**ACTIVITY:** Using the data beneath this instruction, retype only the lines from the one that contains "(814, 354) = (248, 234): none" down to the one that contains "(948, 319) = (265, 314): black", both included, exactly as they appear.
═════ INPUT RECORDS
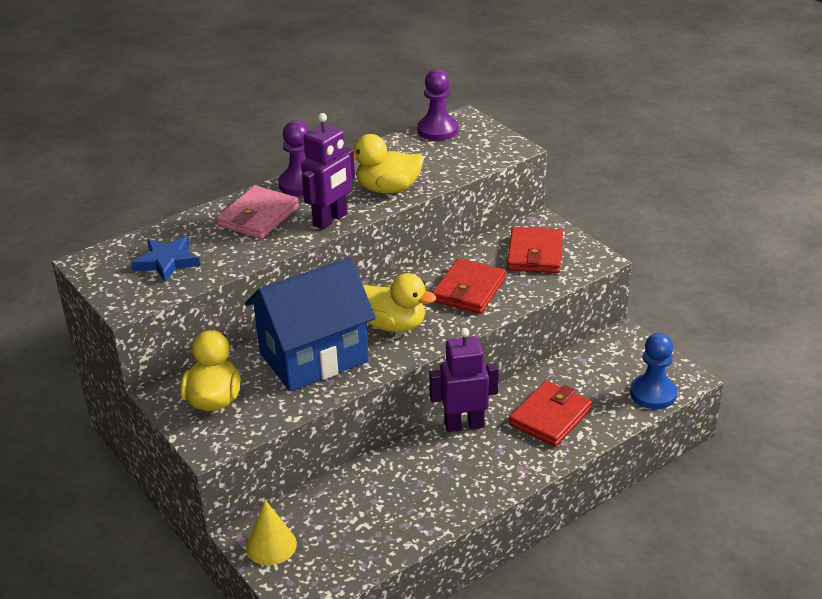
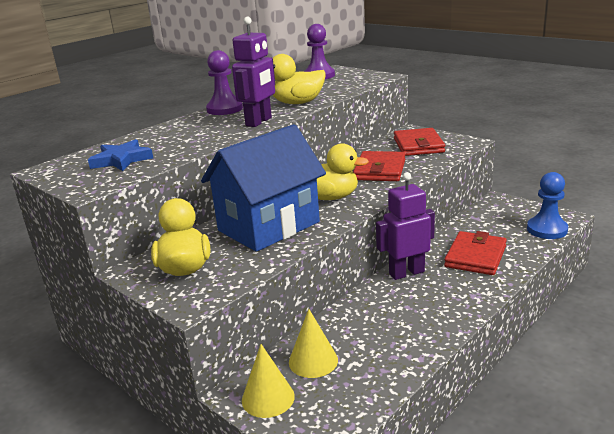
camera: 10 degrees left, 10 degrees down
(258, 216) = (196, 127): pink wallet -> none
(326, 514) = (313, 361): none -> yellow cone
══════════
═════ INPUT RECORDS
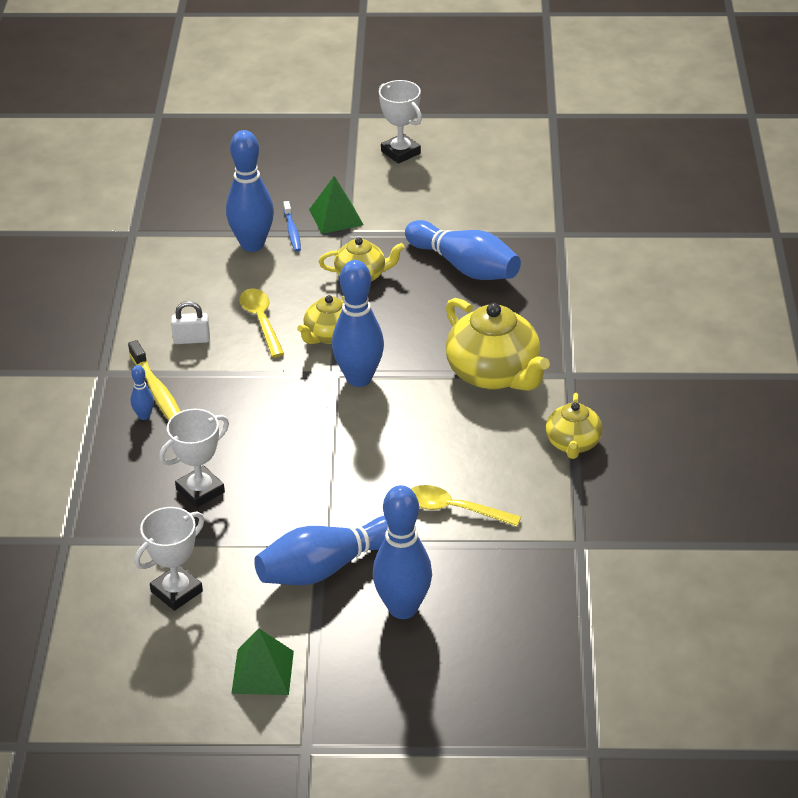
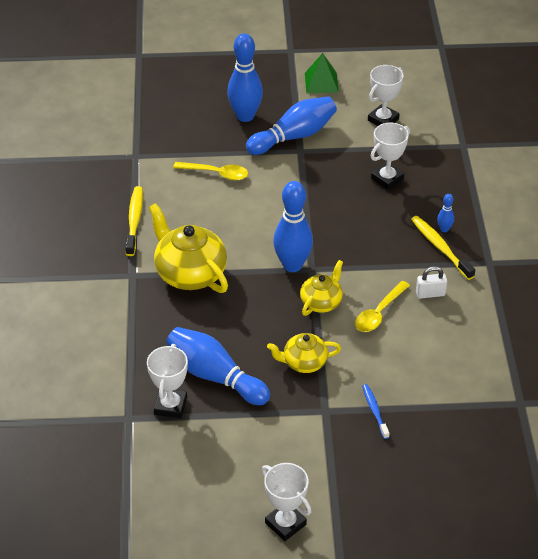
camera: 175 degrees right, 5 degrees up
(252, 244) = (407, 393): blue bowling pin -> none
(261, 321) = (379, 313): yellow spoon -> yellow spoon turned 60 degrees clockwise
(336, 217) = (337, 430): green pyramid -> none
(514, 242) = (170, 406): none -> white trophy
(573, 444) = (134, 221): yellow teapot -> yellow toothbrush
══════════
═════ INPUT RECORDS
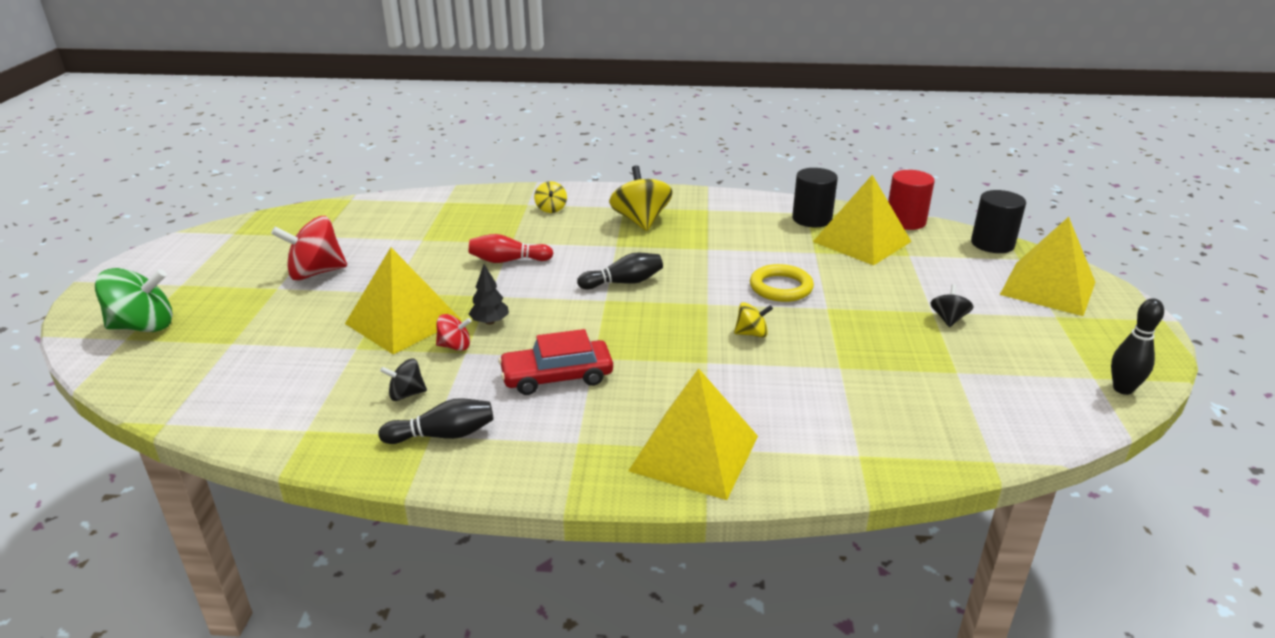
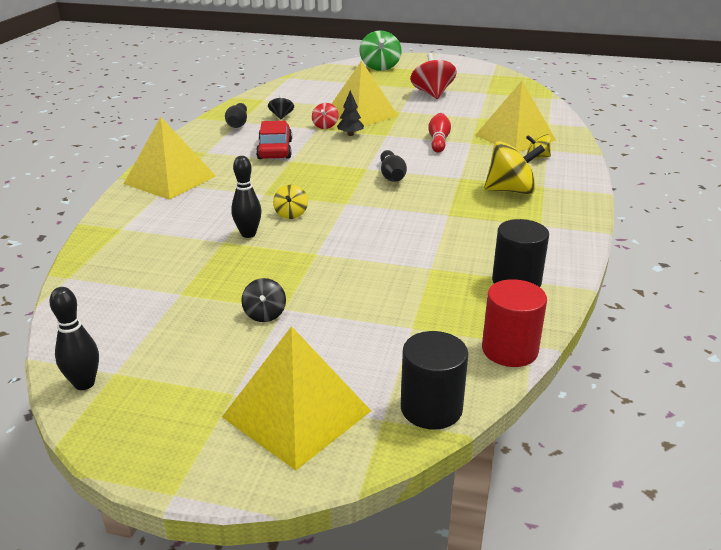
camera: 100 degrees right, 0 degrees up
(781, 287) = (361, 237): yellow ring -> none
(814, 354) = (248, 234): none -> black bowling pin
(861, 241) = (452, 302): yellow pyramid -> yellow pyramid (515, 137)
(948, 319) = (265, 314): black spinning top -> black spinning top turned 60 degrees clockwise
══════════
**EXERCISE RESPONSE:**
(814, 354) = (248, 234): none -> black bowling pin
(861, 241) = (452, 302): yellow pyramid -> yellow pyramid (515, 137)
(948, 319) = (265, 314): black spinning top -> black spinning top turned 60 degrees clockwise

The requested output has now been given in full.